#### What to do:
Reproduce every record below exactly, with the pictures left out.

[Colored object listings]
== Segment start ==

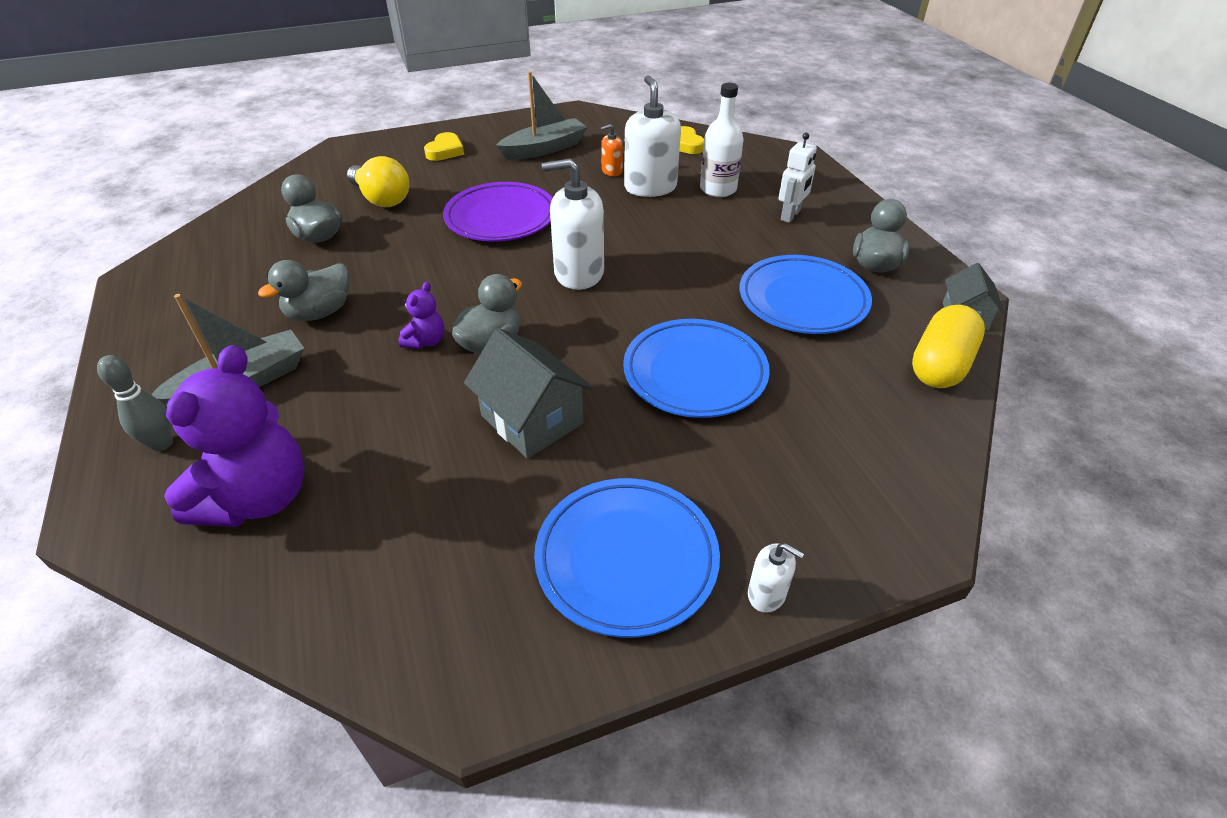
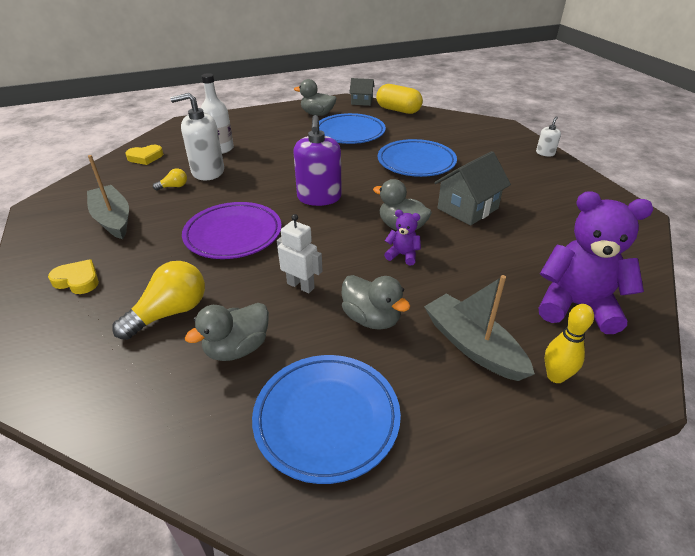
camera: 90 degrees left, 5 degrees down
(162, 443) = (555, 376): grey bowling pin -> yellow bowling pin
(578, 273) = (319, 197): white soap dispenser -> purple soap dispenser
(611, 171) = (174, 187): orange soap dispenser -> yellow light bulb
(626, 559) = (546, 181): blue plate -> blue plate (326, 419)
(790, 215) = (262, 130): white robot -> white robot (301, 286)

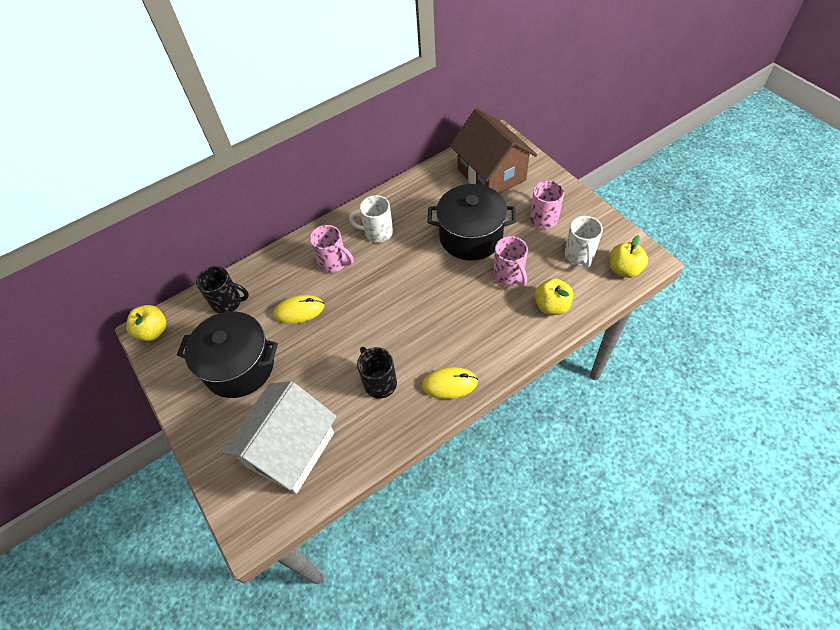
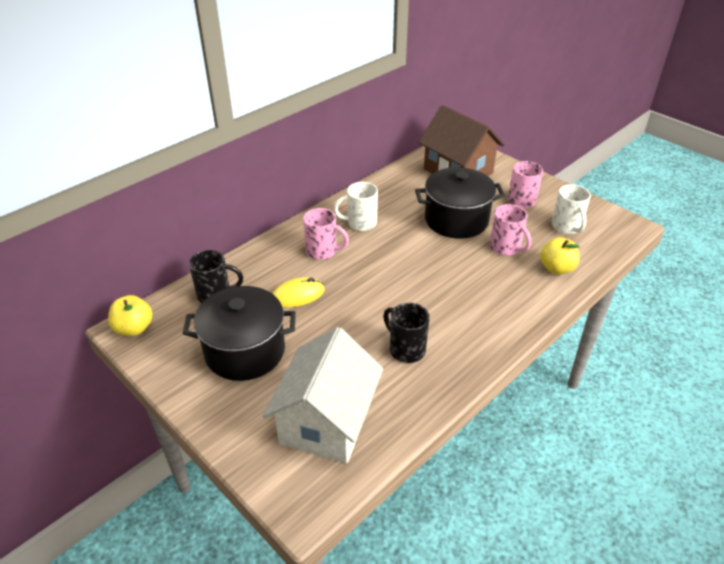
camera: 15 degrees left, 15 degrees down
(449, 384) = (480, 343): yellow mouse -> none
(624, 269) = (612, 234): yellow apple -> none

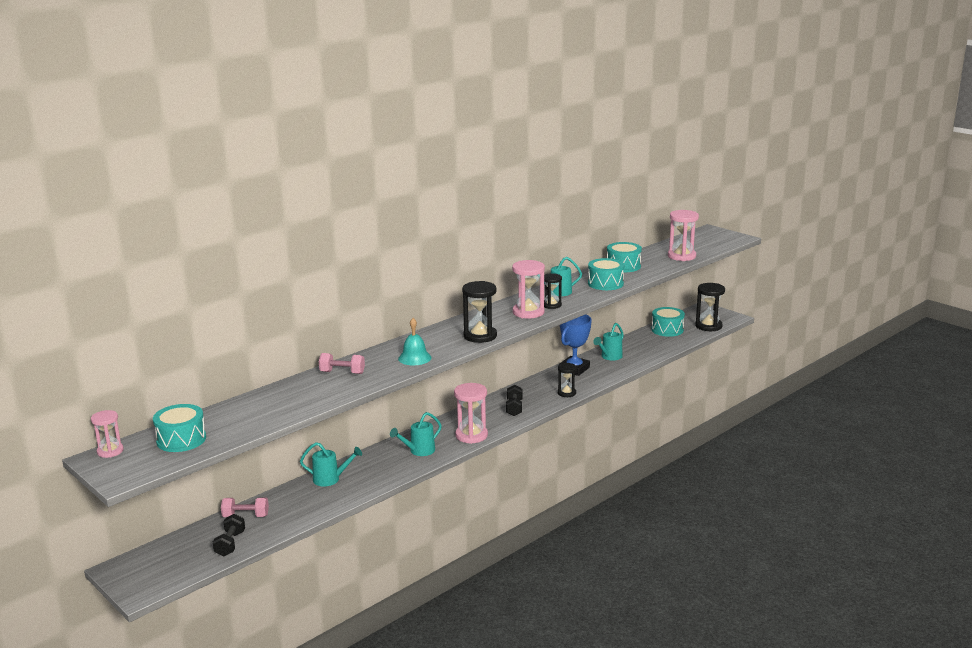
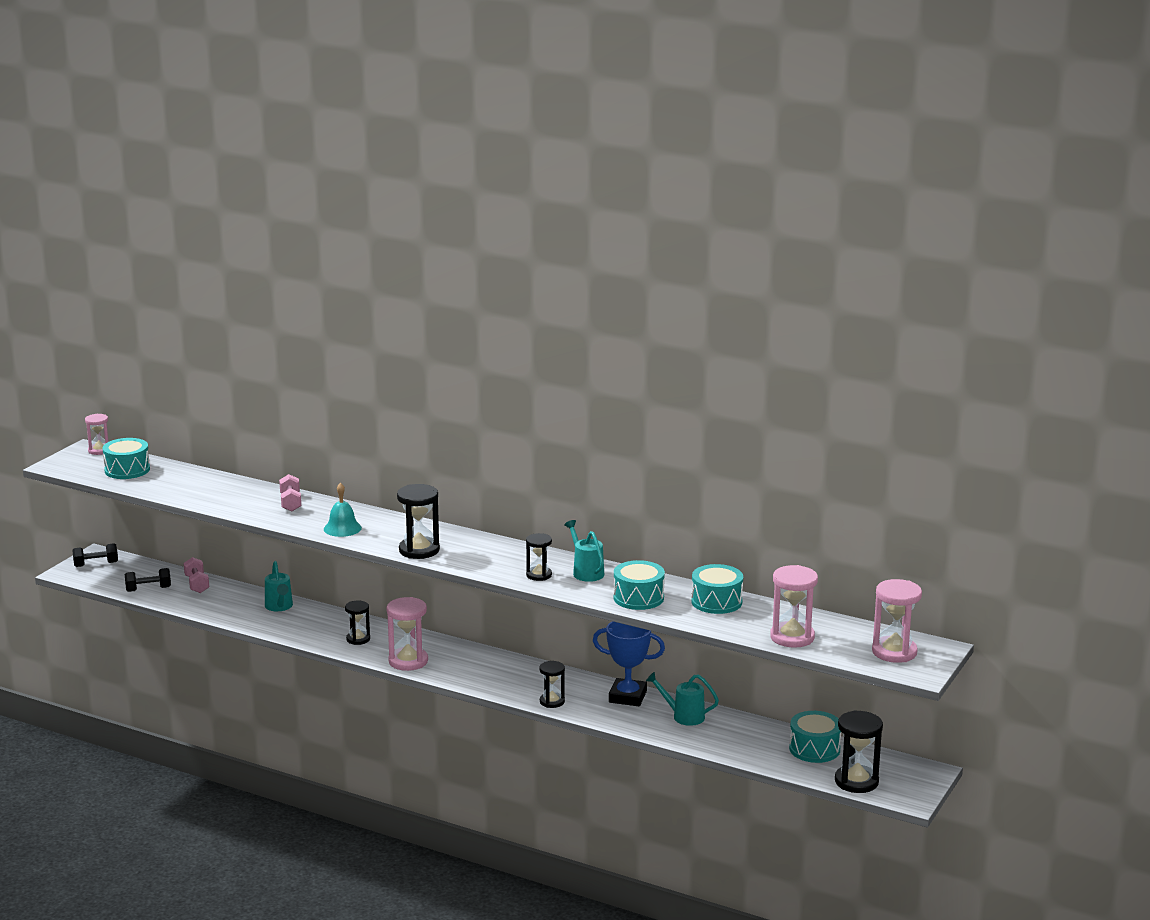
camera: 70 degrees right, 0 degrees up
(419, 451) = (358, 639): turquoise watering can -> black hourglass
(514, 408) = (491, 675): black dumbbell -> black dumbbell (96, 564)
(528, 312) = (506, 565): pink hourglass -> pink hourglass (894, 652)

== Segment end ==

#### Answer to the exercise:
camera: 90 degrees left, 5 degrees down
(162, 443) = (555, 376): grey bowling pin -> yellow bowling pin
(578, 273) = (319, 197): white soap dispenser -> purple soap dispenser
(611, 171) = (174, 187): orange soap dispenser -> yellow light bulb
(626, 559) = (546, 181): blue plate -> blue plate (326, 419)
(790, 215) = (262, 130): white robot -> white robot (301, 286)

camera: 15 degrees left, 15 degrees down
(449, 384) = (480, 343): yellow mouse -> none
(624, 269) = (612, 234): yellow apple -> none

camera: 70 degrees right, 0 degrees up
(419, 451) = (358, 639): turquoise watering can -> black hourglass
(514, 408) = (491, 675): black dumbbell -> black dumbbell (96, 564)
(528, 312) = (506, 565): pink hourglass -> pink hourglass (894, 652)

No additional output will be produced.